• _INSTRUCTIONS TO FOLLOW_:
Retype every record exactly. Leave the pictures out.

BEGIN TASK MATERIAL

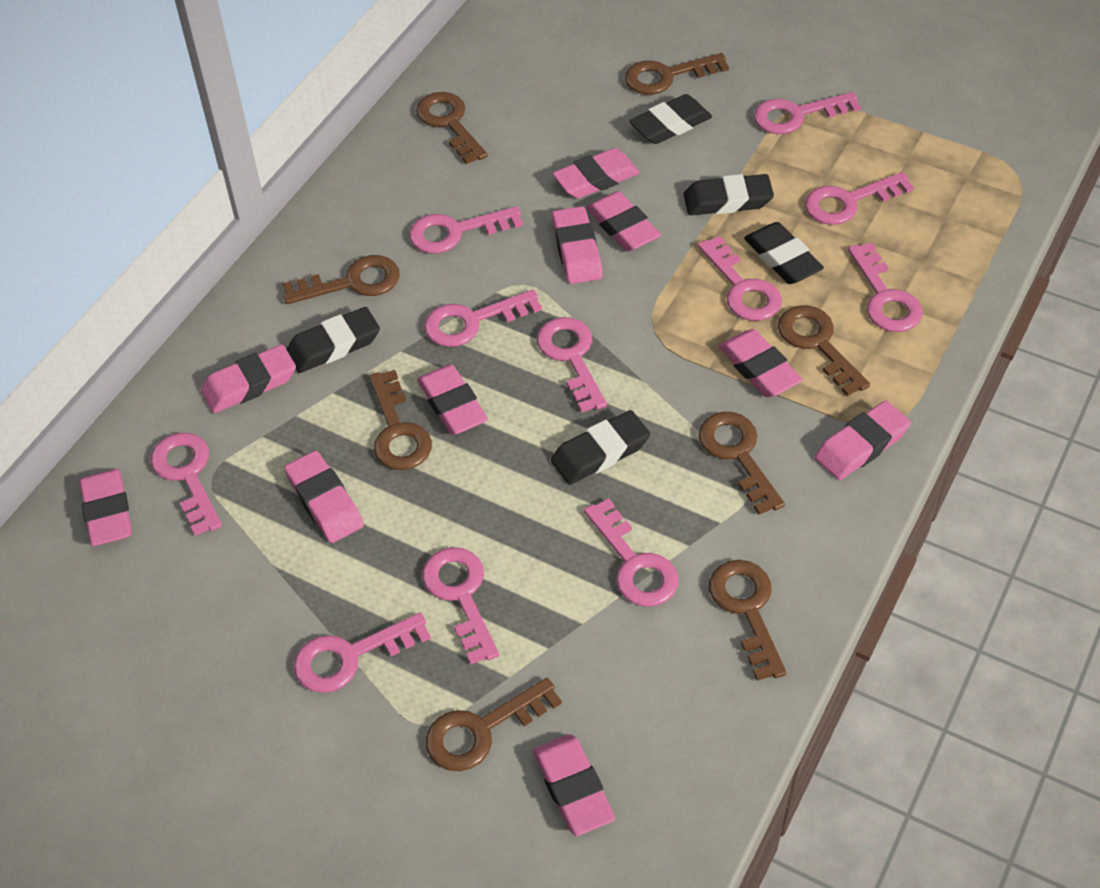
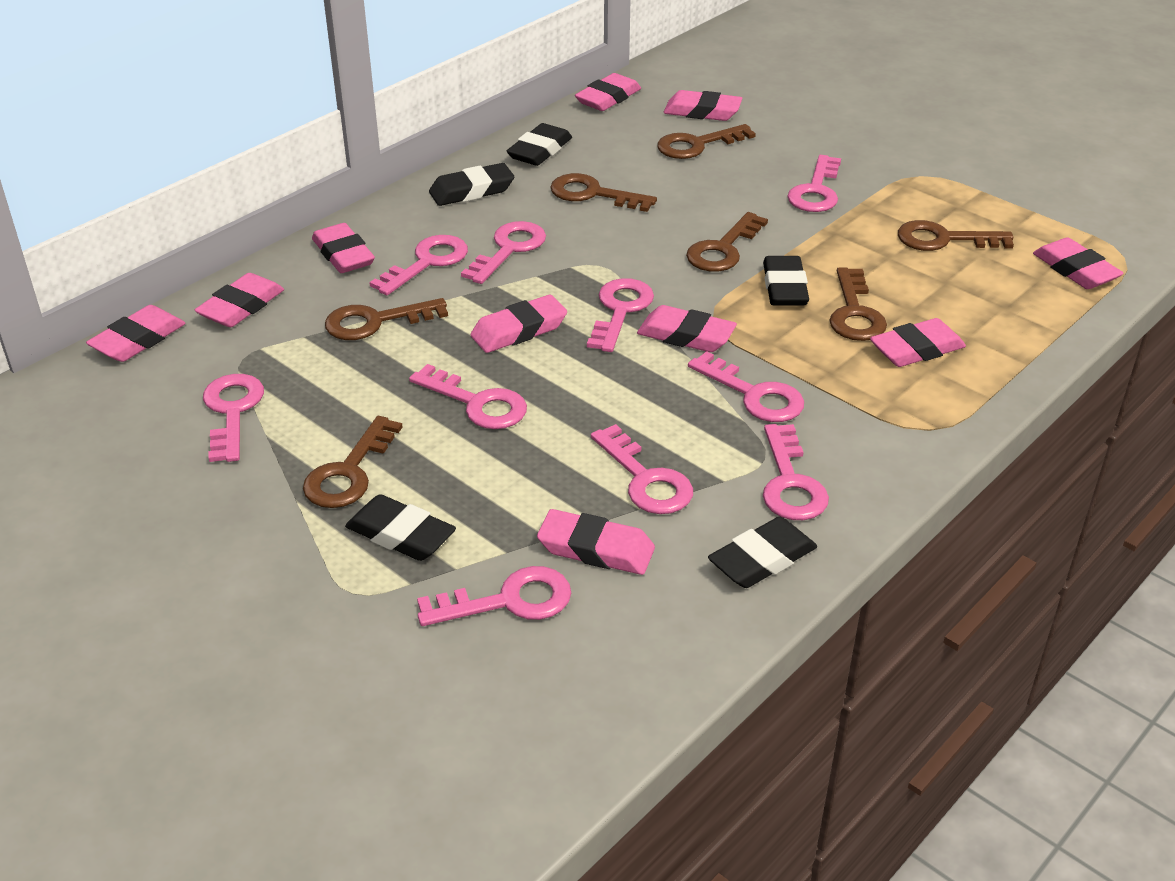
brown key: 8 -> 7
pink key: 11 -> 10

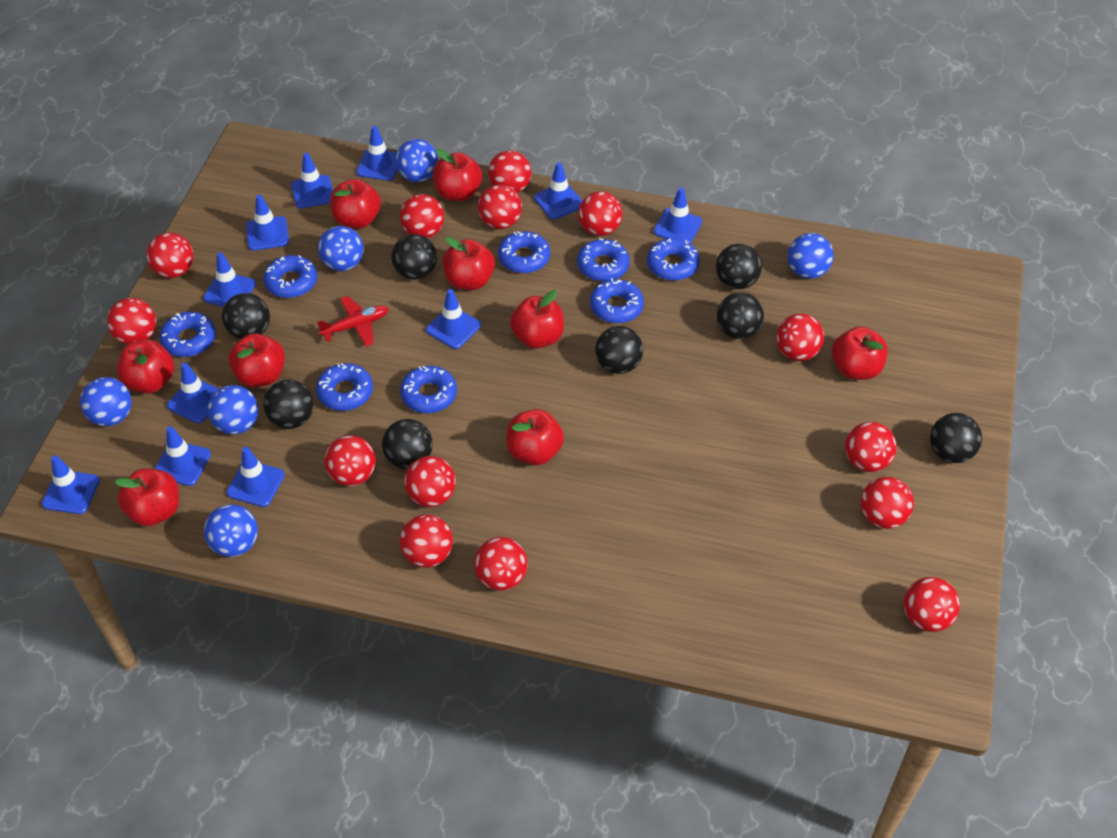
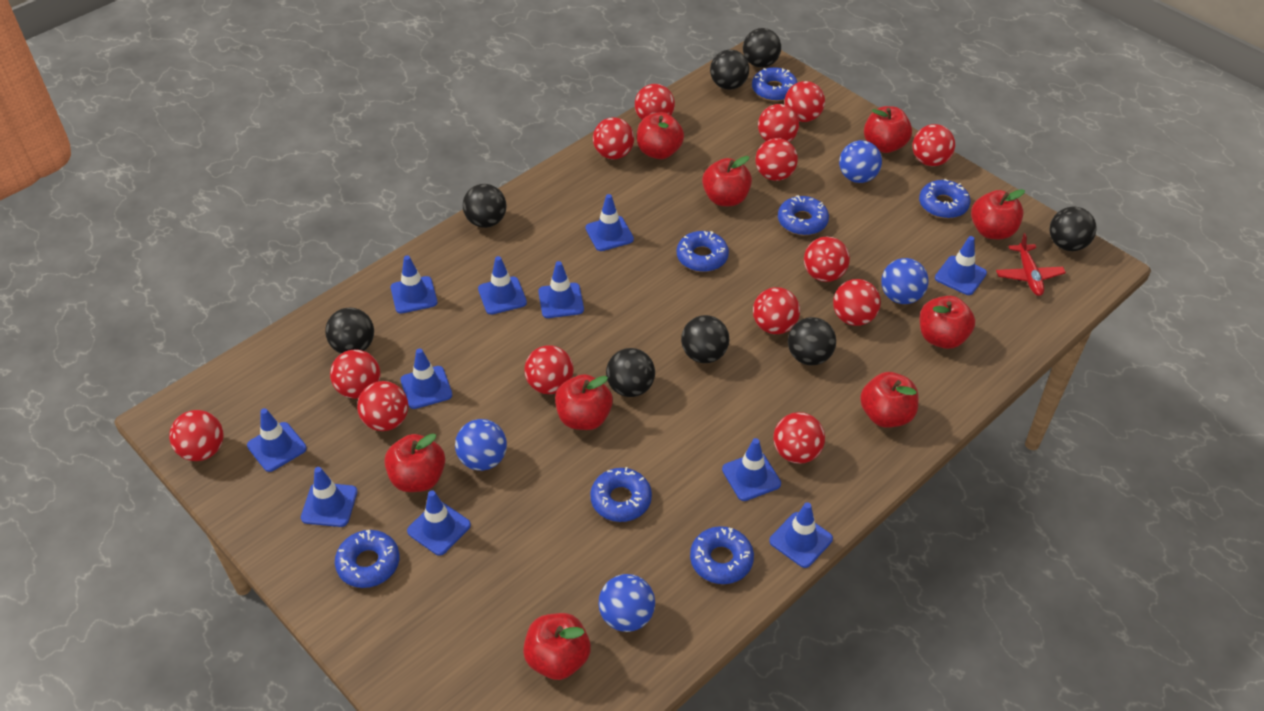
blue ball: 6 -> 4
blue donut: 8 -> 7

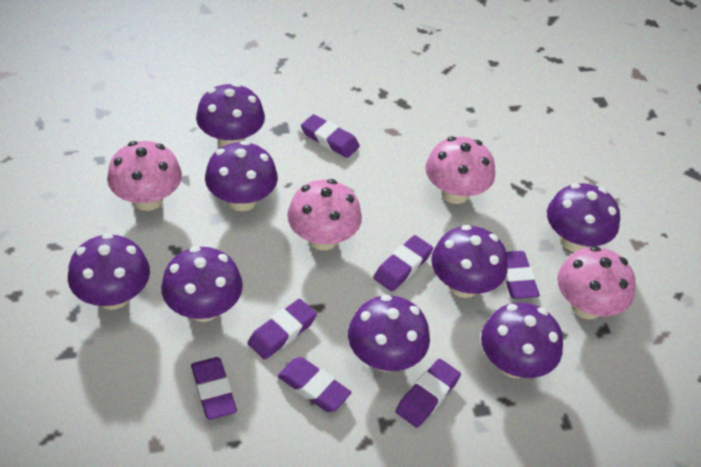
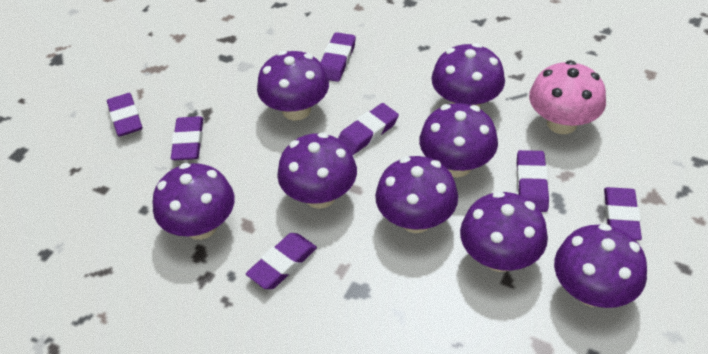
pink mushroom: 4 -> 1

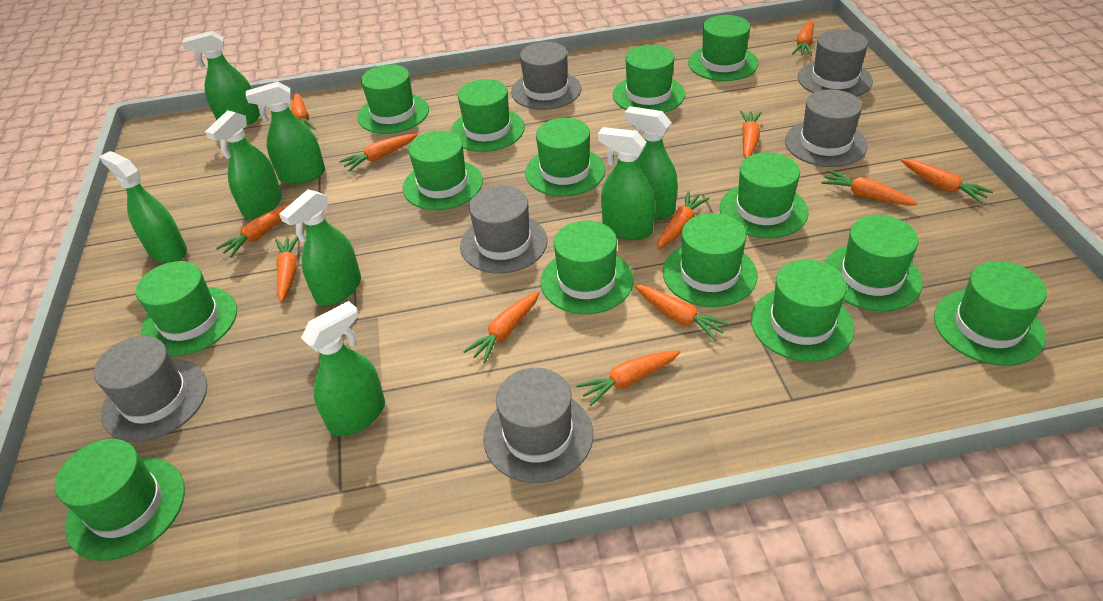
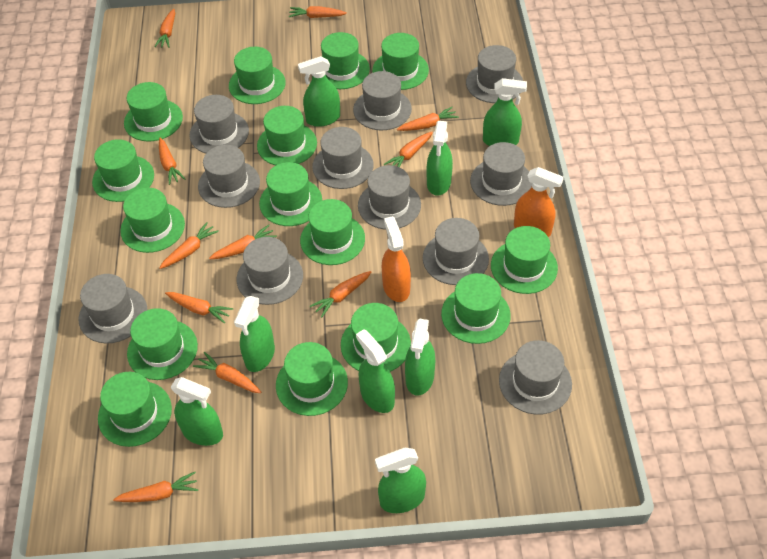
green hat: 14 -> 15
grey hat: 6 -> 11
orange carrot: 12 -> 11
orange spray bottle: 0 -> 2

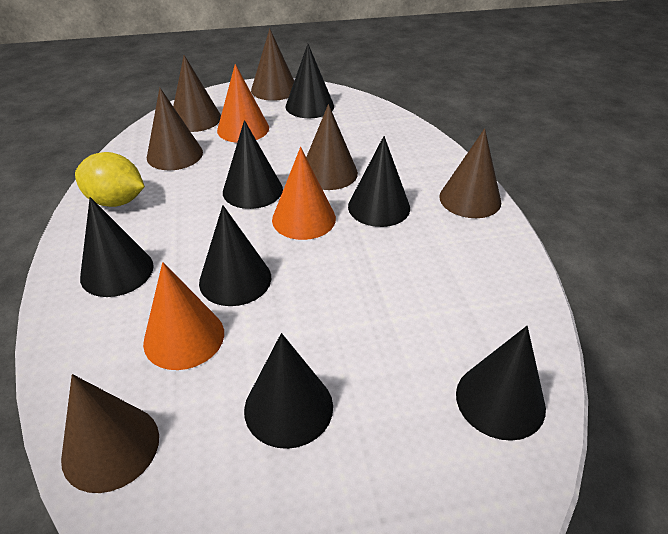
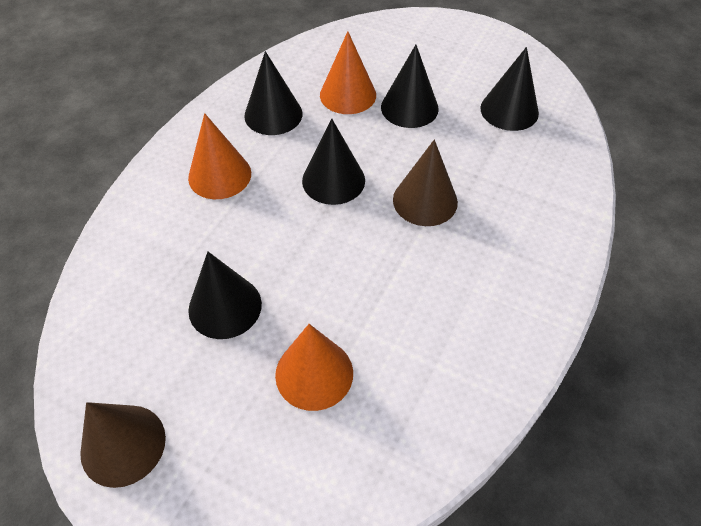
black cone: 7 -> 5
brown cone: 6 -> 2
yellow lemon: 1 -> 0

END TASK MATERIAL

• _ANSWER TO THE EXERCISE_:
brown key: 8 -> 7
pink key: 11 -> 10

blue ball: 6 -> 4
blue donut: 8 -> 7

pink mushroom: 4 -> 1

green hat: 14 -> 15
grey hat: 6 -> 11
orange carrot: 12 -> 11
orange spray bottle: 0 -> 2

black cone: 7 -> 5
brown cone: 6 -> 2
yellow lemon: 1 -> 0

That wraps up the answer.